>>>

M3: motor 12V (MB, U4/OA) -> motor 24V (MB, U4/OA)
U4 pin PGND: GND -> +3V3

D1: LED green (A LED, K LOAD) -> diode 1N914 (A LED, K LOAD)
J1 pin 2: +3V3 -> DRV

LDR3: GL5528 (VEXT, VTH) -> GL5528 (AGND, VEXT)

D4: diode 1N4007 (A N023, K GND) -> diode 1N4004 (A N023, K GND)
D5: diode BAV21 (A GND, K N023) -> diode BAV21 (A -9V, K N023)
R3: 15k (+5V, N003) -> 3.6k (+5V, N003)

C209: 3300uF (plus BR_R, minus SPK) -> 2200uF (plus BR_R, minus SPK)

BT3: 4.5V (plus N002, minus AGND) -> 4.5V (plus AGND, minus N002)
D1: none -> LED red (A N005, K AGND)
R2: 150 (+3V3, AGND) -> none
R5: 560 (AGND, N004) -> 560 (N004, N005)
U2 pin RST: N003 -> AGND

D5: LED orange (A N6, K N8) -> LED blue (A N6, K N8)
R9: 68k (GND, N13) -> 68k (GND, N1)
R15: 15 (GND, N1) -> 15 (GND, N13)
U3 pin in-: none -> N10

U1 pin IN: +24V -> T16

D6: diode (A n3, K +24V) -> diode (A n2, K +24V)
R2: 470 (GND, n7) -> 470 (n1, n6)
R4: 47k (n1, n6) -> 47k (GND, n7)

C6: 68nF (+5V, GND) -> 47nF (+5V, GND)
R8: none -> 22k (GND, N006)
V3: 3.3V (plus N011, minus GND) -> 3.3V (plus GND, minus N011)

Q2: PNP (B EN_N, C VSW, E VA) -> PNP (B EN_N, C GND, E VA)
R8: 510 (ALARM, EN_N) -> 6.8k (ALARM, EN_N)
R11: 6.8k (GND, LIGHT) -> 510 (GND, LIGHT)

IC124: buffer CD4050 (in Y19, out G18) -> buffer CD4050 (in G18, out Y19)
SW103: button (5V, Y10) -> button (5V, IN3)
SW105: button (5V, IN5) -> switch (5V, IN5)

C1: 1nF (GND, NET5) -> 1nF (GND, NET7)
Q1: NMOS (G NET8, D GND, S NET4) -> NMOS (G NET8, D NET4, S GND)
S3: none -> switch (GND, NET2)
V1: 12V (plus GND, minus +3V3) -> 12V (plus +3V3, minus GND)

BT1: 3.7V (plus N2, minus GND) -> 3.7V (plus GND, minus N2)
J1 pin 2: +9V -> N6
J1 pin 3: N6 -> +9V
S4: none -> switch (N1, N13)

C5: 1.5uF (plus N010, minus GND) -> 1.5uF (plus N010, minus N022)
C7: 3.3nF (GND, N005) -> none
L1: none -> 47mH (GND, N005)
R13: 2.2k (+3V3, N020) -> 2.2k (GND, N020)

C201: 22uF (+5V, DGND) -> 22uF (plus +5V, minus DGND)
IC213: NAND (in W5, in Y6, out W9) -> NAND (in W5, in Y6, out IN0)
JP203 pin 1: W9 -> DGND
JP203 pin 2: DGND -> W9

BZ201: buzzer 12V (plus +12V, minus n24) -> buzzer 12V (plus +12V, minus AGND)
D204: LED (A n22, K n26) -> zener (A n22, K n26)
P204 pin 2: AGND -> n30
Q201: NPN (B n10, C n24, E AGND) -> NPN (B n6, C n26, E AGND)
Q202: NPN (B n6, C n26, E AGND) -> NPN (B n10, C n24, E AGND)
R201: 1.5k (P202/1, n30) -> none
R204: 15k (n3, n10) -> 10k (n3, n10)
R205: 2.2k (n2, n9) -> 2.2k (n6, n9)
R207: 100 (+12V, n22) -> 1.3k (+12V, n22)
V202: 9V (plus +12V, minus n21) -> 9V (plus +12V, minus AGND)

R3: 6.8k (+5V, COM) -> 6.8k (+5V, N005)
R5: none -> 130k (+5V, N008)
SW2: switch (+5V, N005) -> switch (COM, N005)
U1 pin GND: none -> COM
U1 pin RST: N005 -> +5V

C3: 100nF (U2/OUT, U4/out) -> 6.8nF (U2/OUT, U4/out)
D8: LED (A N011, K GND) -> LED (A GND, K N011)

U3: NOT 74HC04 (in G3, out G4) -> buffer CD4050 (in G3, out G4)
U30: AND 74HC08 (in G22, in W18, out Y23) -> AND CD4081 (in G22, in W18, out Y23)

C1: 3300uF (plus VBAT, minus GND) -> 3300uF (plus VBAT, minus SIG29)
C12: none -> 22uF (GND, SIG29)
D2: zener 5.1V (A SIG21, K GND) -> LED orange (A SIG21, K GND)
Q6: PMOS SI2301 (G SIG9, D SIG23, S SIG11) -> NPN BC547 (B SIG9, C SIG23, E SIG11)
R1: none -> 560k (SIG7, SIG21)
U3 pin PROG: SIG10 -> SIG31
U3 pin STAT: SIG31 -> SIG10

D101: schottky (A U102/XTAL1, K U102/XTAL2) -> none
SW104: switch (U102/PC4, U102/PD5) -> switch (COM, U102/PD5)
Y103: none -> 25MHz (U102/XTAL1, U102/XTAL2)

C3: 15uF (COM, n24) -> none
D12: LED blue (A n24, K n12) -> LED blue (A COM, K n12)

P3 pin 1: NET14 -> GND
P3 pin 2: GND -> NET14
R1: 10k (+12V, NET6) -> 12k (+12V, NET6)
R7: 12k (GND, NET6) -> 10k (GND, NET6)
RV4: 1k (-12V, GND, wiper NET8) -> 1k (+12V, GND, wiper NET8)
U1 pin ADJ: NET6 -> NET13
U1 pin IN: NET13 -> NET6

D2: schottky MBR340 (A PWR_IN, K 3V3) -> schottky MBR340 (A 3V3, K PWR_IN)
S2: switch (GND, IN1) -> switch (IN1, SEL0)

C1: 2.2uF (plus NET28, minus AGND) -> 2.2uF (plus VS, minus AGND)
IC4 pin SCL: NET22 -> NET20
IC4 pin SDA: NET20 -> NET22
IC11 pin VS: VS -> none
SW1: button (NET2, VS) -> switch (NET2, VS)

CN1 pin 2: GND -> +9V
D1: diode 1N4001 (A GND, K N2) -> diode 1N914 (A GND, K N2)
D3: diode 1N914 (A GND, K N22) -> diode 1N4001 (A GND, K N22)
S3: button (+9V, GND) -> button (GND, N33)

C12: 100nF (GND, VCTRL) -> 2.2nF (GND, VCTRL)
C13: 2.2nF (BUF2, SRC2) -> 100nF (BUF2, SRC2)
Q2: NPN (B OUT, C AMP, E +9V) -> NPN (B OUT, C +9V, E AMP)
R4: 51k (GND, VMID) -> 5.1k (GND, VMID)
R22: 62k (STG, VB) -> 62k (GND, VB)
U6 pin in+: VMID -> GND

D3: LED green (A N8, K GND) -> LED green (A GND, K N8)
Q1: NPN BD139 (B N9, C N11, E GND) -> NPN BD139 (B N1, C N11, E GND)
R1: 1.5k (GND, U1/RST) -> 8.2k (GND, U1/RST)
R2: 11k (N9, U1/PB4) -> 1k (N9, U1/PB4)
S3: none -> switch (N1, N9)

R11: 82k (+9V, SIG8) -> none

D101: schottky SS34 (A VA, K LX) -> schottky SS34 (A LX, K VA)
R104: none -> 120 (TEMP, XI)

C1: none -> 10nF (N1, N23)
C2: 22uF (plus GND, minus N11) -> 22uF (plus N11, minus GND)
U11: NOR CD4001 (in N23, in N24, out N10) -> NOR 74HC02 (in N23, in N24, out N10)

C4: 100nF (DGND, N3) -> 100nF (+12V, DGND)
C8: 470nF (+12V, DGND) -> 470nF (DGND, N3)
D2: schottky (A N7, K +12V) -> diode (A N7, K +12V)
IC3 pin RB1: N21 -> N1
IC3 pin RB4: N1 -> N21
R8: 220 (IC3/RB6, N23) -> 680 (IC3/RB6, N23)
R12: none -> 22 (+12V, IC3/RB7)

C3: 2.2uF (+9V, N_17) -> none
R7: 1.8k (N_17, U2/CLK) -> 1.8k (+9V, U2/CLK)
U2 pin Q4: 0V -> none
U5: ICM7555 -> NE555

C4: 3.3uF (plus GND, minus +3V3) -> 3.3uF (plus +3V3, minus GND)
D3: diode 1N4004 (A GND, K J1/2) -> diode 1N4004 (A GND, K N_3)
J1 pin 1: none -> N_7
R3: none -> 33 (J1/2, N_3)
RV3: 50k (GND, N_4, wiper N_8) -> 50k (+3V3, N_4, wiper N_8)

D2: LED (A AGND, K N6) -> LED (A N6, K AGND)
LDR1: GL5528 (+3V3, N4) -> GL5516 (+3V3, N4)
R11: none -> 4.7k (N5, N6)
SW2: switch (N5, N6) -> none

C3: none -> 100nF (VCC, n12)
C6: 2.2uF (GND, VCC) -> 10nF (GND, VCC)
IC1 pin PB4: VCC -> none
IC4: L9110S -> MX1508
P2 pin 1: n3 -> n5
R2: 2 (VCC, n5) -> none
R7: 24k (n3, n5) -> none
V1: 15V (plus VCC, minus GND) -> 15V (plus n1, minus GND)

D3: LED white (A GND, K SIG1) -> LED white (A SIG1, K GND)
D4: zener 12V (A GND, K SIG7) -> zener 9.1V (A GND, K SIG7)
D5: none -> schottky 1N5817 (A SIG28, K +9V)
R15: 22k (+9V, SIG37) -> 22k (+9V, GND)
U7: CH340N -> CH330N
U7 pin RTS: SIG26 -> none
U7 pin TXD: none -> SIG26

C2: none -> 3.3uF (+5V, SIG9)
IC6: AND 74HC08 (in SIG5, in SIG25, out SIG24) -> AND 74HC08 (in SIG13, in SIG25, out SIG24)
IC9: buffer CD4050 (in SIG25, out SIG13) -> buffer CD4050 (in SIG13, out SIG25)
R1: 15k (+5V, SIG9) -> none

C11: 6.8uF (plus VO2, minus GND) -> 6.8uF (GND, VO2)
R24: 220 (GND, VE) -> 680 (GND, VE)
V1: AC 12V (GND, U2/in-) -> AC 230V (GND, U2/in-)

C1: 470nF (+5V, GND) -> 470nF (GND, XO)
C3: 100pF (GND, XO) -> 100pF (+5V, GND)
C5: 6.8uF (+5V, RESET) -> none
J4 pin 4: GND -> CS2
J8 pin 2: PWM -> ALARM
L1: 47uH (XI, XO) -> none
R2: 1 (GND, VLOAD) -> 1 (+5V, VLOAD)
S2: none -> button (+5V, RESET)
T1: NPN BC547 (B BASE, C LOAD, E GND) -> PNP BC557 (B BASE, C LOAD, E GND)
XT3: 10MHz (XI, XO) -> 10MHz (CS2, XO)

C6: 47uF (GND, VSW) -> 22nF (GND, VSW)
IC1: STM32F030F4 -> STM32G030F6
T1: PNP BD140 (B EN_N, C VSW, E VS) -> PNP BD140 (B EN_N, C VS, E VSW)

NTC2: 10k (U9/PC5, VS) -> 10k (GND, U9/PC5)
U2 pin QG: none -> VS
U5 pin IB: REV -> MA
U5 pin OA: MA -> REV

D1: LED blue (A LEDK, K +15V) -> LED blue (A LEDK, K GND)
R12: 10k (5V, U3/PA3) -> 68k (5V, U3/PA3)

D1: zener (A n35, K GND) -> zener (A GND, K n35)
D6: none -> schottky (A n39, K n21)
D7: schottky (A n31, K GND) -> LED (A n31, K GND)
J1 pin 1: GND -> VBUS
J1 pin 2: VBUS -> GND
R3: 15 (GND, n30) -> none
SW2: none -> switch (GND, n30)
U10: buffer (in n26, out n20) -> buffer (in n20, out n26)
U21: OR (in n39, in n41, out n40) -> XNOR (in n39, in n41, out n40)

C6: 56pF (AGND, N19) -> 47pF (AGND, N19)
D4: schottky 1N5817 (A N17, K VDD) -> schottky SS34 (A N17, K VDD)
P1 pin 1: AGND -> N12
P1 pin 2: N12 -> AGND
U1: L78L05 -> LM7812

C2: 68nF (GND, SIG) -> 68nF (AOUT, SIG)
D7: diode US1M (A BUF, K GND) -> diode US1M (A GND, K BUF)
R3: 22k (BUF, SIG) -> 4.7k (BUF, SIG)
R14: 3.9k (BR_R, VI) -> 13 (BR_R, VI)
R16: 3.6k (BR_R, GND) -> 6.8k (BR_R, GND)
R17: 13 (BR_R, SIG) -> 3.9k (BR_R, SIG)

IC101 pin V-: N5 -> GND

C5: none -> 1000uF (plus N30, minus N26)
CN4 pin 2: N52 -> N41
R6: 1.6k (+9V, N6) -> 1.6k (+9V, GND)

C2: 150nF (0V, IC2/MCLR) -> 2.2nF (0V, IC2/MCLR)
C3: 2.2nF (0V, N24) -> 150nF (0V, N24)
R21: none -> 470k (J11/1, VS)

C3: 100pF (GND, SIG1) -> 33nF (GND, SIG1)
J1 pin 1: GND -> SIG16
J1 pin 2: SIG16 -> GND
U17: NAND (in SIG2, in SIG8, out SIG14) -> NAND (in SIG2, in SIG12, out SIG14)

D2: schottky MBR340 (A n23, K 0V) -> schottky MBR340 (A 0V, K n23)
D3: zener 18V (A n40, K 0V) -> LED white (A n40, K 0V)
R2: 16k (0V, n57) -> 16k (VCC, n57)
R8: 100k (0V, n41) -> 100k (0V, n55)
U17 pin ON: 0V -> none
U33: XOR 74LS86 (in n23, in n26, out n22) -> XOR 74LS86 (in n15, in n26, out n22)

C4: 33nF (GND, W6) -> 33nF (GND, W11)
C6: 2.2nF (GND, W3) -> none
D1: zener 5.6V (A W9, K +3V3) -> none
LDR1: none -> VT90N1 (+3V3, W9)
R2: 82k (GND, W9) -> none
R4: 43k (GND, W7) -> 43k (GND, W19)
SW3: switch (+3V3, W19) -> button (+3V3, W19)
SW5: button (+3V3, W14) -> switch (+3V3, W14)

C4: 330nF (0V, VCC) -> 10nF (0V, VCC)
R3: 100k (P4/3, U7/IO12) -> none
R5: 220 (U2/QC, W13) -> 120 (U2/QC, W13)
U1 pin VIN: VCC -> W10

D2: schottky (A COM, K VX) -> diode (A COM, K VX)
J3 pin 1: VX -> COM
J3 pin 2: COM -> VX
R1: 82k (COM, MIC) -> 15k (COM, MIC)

<<<

- _WHAT THE TASK ASKS_:
For the listing above, print only the lines starting at the line containing "CN4 pin 2: N52 -> N41" and ending at the line containing "U17 pin ON: 0V -> none", exactly, both included.

- _RESPONSE_:
CN4 pin 2: N52 -> N41
R6: 1.6k (+9V, N6) -> 1.6k (+9V, GND)

C2: 150nF (0V, IC2/MCLR) -> 2.2nF (0V, IC2/MCLR)
C3: 2.2nF (0V, N24) -> 150nF (0V, N24)
R21: none -> 470k (J11/1, VS)

C3: 100pF (GND, SIG1) -> 33nF (GND, SIG1)
J1 pin 1: GND -> SIG16
J1 pin 2: SIG16 -> GND
U17: NAND (in SIG2, in SIG8, out SIG14) -> NAND (in SIG2, in SIG12, out SIG14)

D2: schottky MBR340 (A n23, K 0V) -> schottky MBR340 (A 0V, K n23)
D3: zener 18V (A n40, K 0V) -> LED white (A n40, K 0V)
R2: 16k (0V, n57) -> 16k (VCC, n57)
R8: 100k (0V, n41) -> 100k (0V, n55)
U17 pin ON: 0V -> none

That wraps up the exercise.